▶ _EXERCISE DIRECTIONS_
Find every line in the data that contains the word "purple". Return each of those lines.

▶ _STUDY MATERIAL_
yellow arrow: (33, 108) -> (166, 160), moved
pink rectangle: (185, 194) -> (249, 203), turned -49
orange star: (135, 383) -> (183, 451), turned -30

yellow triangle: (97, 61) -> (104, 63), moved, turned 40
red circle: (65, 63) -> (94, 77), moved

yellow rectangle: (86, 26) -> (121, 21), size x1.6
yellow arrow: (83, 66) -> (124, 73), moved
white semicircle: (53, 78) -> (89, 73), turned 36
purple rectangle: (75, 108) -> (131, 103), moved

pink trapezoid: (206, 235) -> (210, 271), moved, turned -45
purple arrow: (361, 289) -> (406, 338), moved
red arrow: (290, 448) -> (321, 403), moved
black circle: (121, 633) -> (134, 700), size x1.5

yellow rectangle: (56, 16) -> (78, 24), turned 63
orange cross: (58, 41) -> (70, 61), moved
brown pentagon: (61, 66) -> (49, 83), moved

...

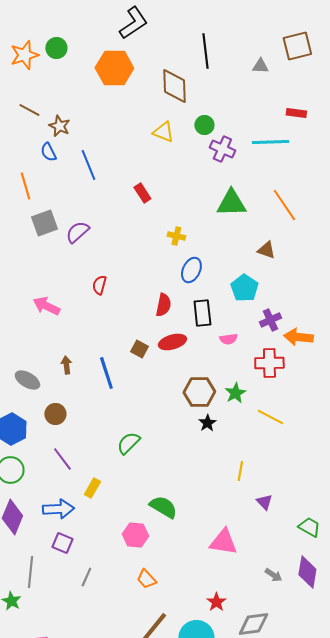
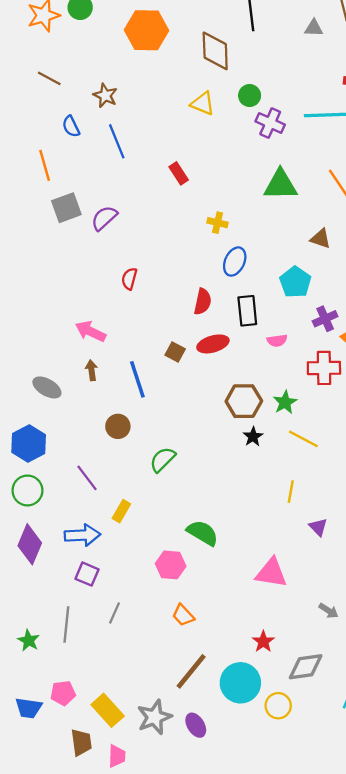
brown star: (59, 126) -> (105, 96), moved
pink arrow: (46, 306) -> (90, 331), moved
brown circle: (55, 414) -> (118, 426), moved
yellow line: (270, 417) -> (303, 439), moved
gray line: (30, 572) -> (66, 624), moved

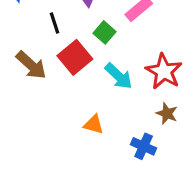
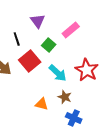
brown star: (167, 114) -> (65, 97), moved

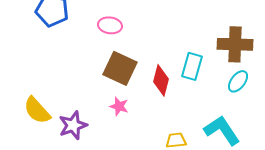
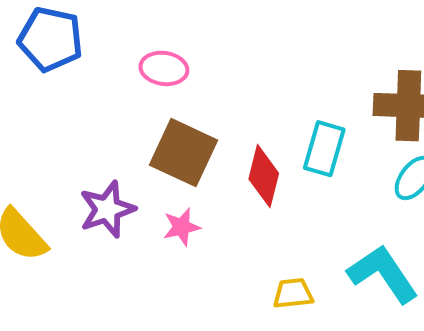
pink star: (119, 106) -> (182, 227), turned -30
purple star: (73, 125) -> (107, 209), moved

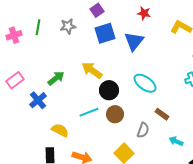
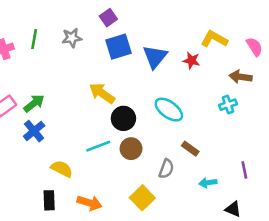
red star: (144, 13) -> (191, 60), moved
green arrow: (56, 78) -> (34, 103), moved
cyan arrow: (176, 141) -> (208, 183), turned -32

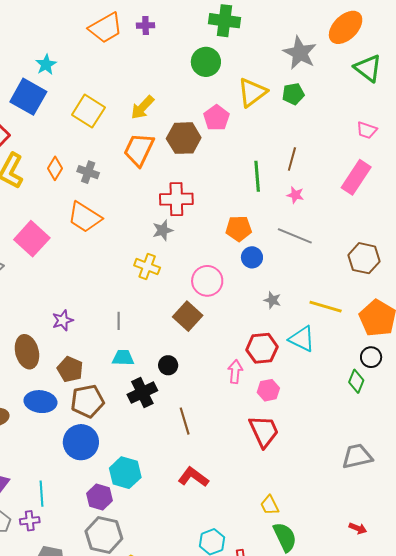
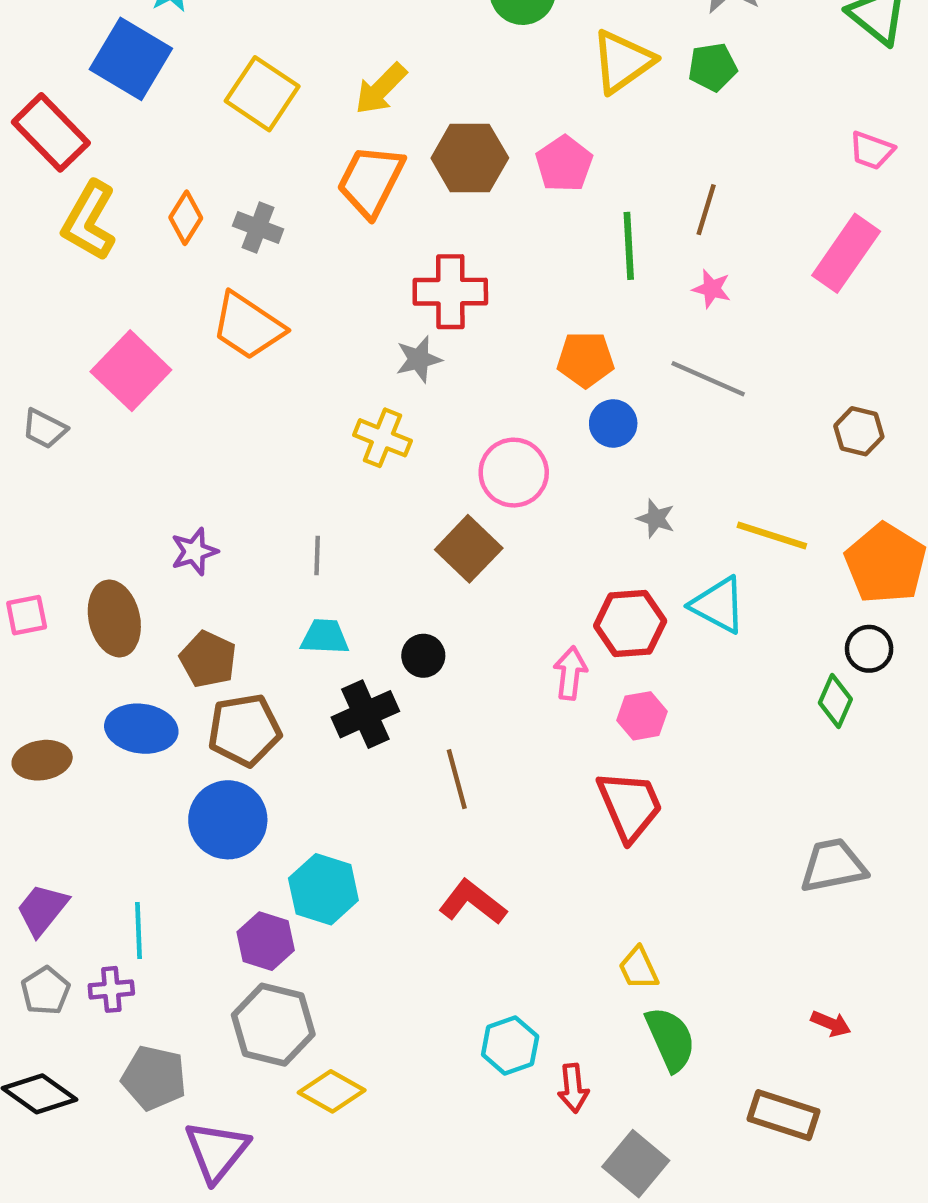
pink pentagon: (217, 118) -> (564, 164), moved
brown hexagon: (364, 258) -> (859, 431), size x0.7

▶ _ANSWER TO THE EXERCISE_
purple rectangle: (75, 108) -> (131, 103), moved
purple arrow: (361, 289) -> (406, 338), moved
purple star: (73, 125) -> (107, 209), moved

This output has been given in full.